### Description of the task
Rewrite all the records below with every "qualifying tournament" changed to "qualifying event" and nothing else altered, leaving out the pictures.

══════════

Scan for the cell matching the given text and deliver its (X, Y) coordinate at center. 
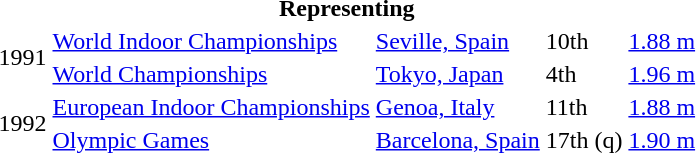
European Indoor Championships (211, 107)
Genoa, Italy (458, 107)
Seville, Spain (458, 41)
World Indoor Championships (211, 41)
11th (584, 107)
10th (584, 41)
World Championships (211, 74)
4th (584, 74)
Tokyo, Japan (458, 74)
Detect which cell encompasses the target text, then output its (x, y) center coordinate. 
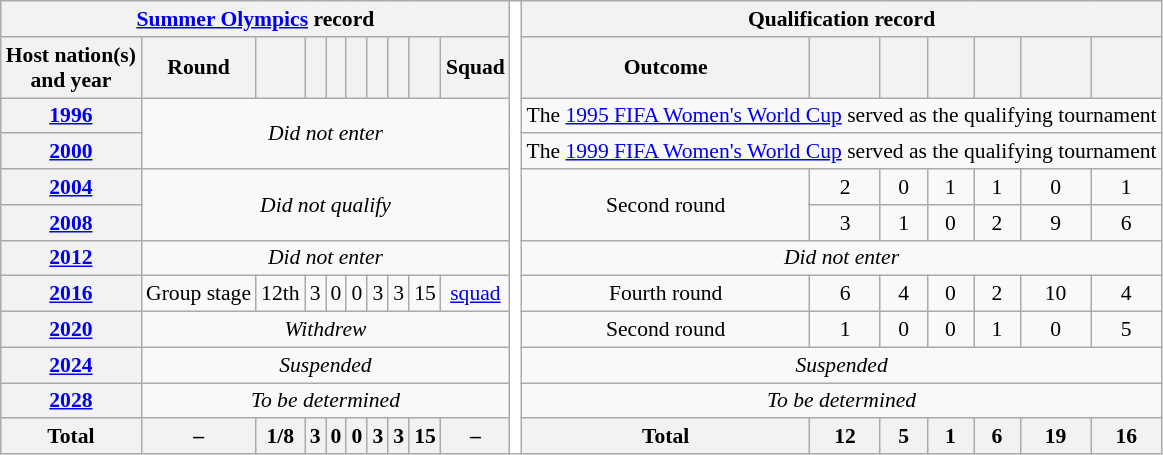
2020 (71, 330)
Group stage (198, 294)
2028 (71, 401)
2024 (71, 365)
squad (476, 294)
Withdrew (326, 330)
Summer Olympics record (256, 19)
Qualification record (841, 19)
1996 (71, 116)
12 (846, 437)
2012 (71, 258)
2004 (71, 187)
2016 (71, 294)
Did not qualify (326, 204)
Outcome (665, 68)
Squad (476, 68)
19 (1056, 437)
Round (198, 68)
16 (1126, 437)
12th (280, 294)
2000 (71, 152)
2008 (71, 223)
Host nation(s)and year (71, 68)
The 1995 FIFA Women's World Cup served as the qualifying tournament (841, 116)
1/8 (280, 437)
9 (1056, 223)
The 1999 FIFA Women's World Cup served as the qualifying tournament (841, 152)
10 (1056, 294)
Fourth round (665, 294)
Identify which cell holds the provided text, then report its (x, y) central coordinate. 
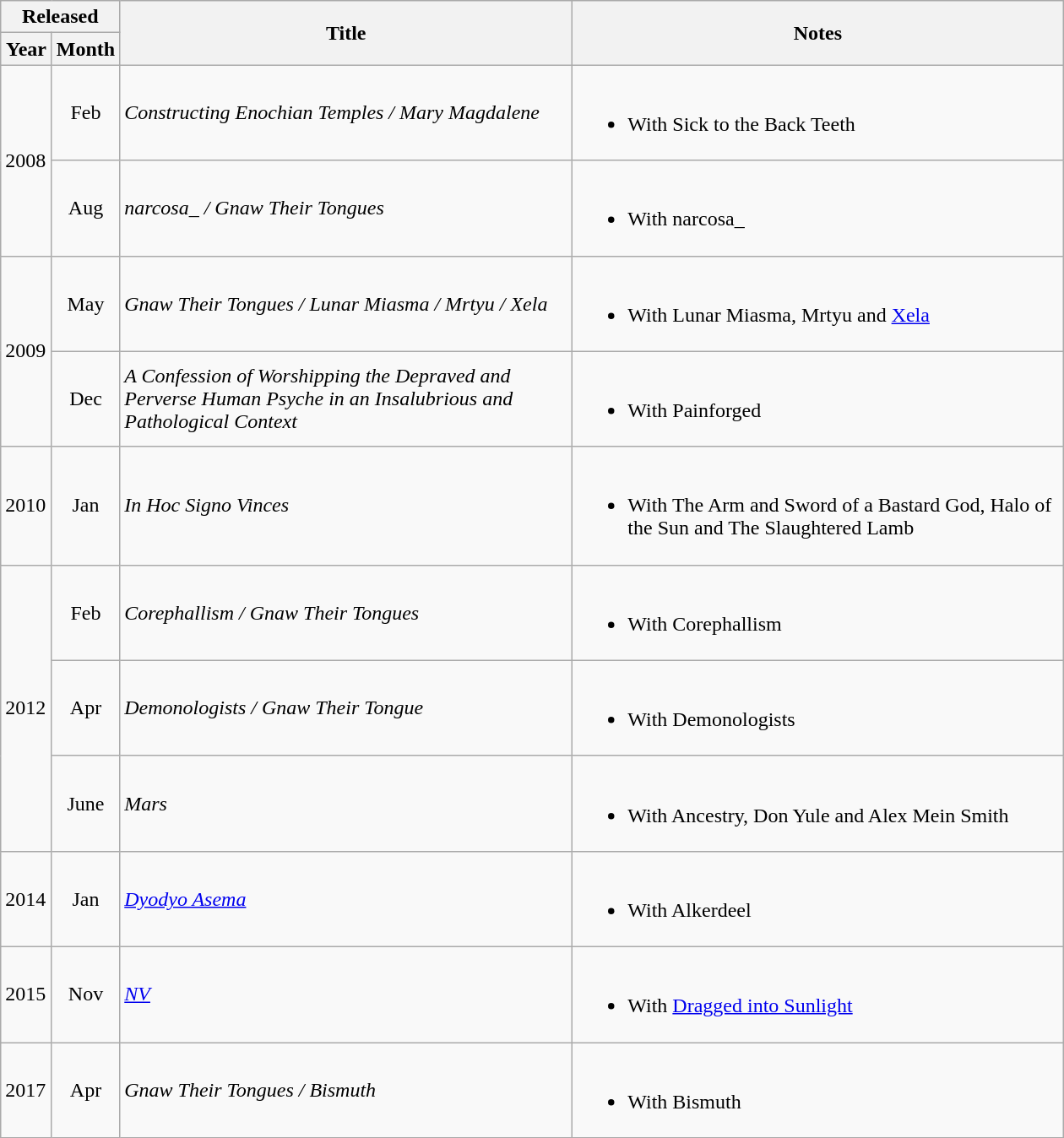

══════════

### Answer
Scan for the cell matching the given text and deliver its (X, Y) coordinate at center. 
European Indoor Championships (211, 107)
Genoa, Italy (458, 107)
Seville, Spain (458, 41)
World Indoor Championships (211, 41)
11th (584, 107)
10th (584, 41)
World Championships (211, 74)
4th (584, 74)
Tokyo, Japan (458, 74)
Detect which cell encompasses the target text, then output its (x, y) center coordinate. 
2020 (71, 330)
Group stage (198, 294)
2028 (71, 401)
2024 (71, 365)
squad (476, 294)
Withdrew (326, 330)
Summer Olympics record (256, 19)
Qualification record (841, 19)
1996 (71, 116)
12 (846, 437)
2012 (71, 258)
2004 (71, 187)
2016 (71, 294)
Did not qualify (326, 204)
Outcome (665, 68)
Squad (476, 68)
19 (1056, 437)
Round (198, 68)
16 (1126, 437)
12th (280, 294)
2000 (71, 152)
2008 (71, 223)
Host nation(s)and year (71, 68)
The 1995 FIFA Women's World Cup served as the qualifying event (841, 116)
1/8 (280, 437)
9 (1056, 223)
The 1999 FIFA Women's World Cup served as the qualifying event (841, 152)
10 (1056, 294)
Fourth round (665, 294)
Identify which cell holds the provided text, then report its (x, y) central coordinate. 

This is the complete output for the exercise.